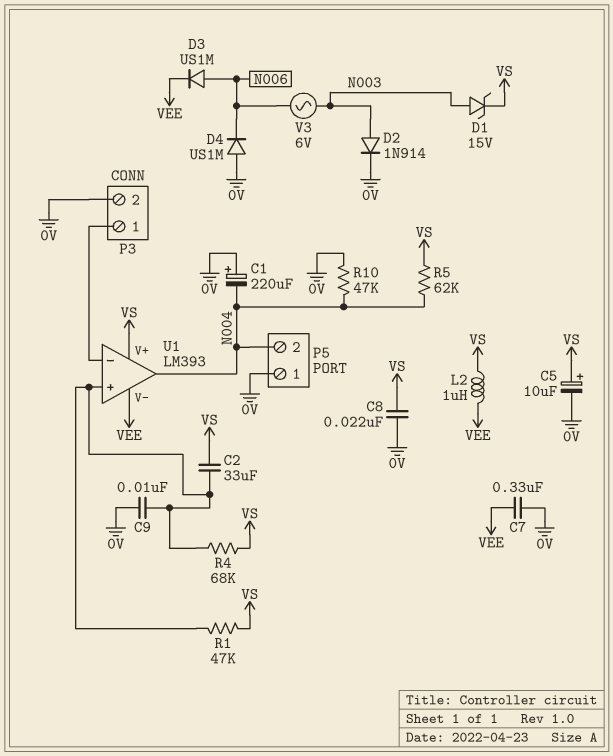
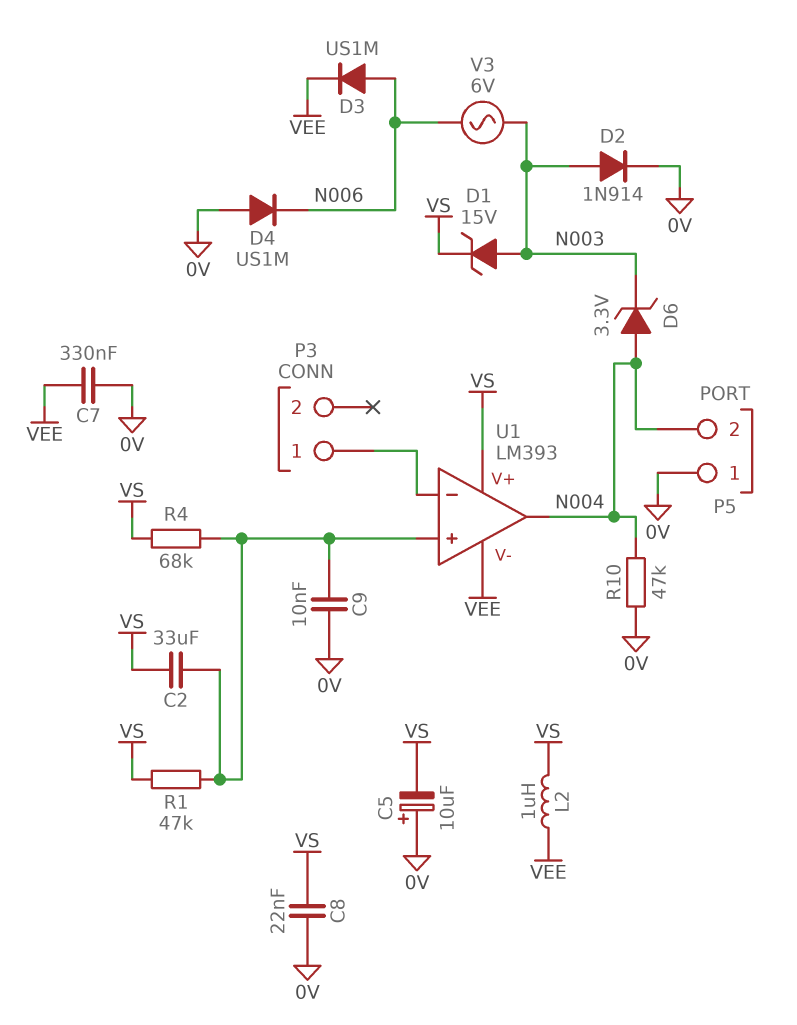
C1: 220uF (plus 0V, minus N004) -> none
C5: 10uF (plus VS, minus 0V) -> 10uF (plus 0V, minus VS)
D6: none -> zener 3.3V (A N004, K N003)
P3 pin 2: 0V -> none
R5: 62k (N004, VS) -> none

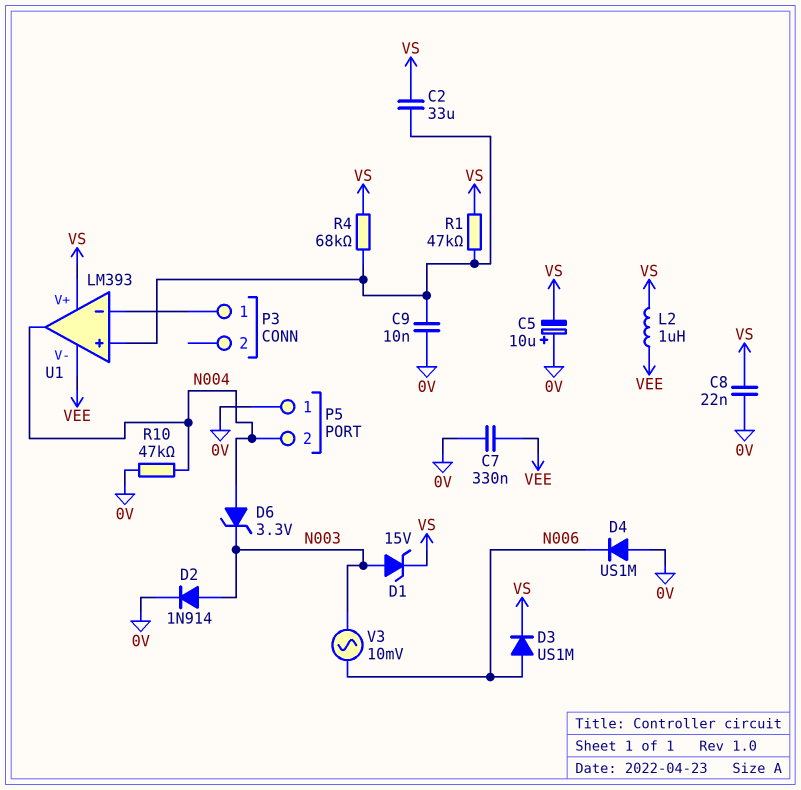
D3: diode US1M (A N006, K VEE) -> diode US1M (A N006, K VS)
V3: AC 6V (N003, N006) -> AC 10mV (N003, N006)

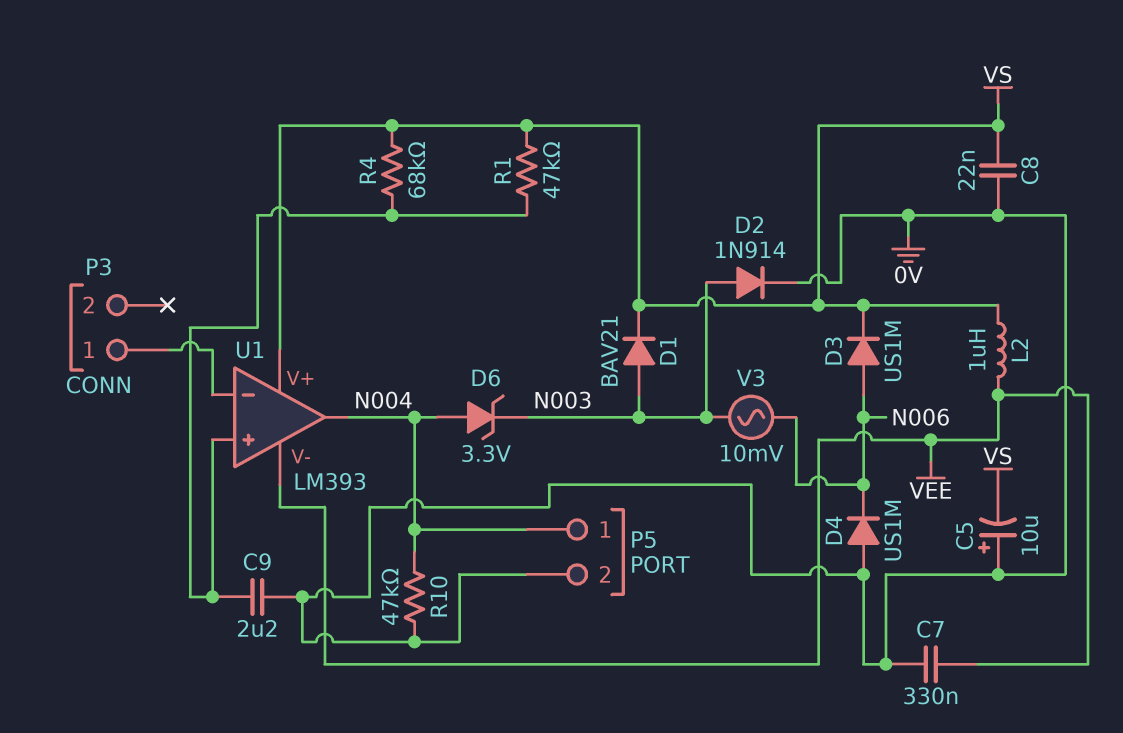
C2: 33uF (U1/in+, VS) -> none
C9: 10nF (0V, U1/in+) -> 2.2uF (0V, U1/in+)
D1: zener 15V (A N003, K VS) -> diode BAV21 (A N003, K VS)
P5 pin 1: 0V -> N004
P5 pin 2: N004 -> 0V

• DIRECTIONS FOR THIS TASK: Could you count the lines in the entries that hold the word "minus"? Only the number is wanted.

• WORKED SOLUTION: 2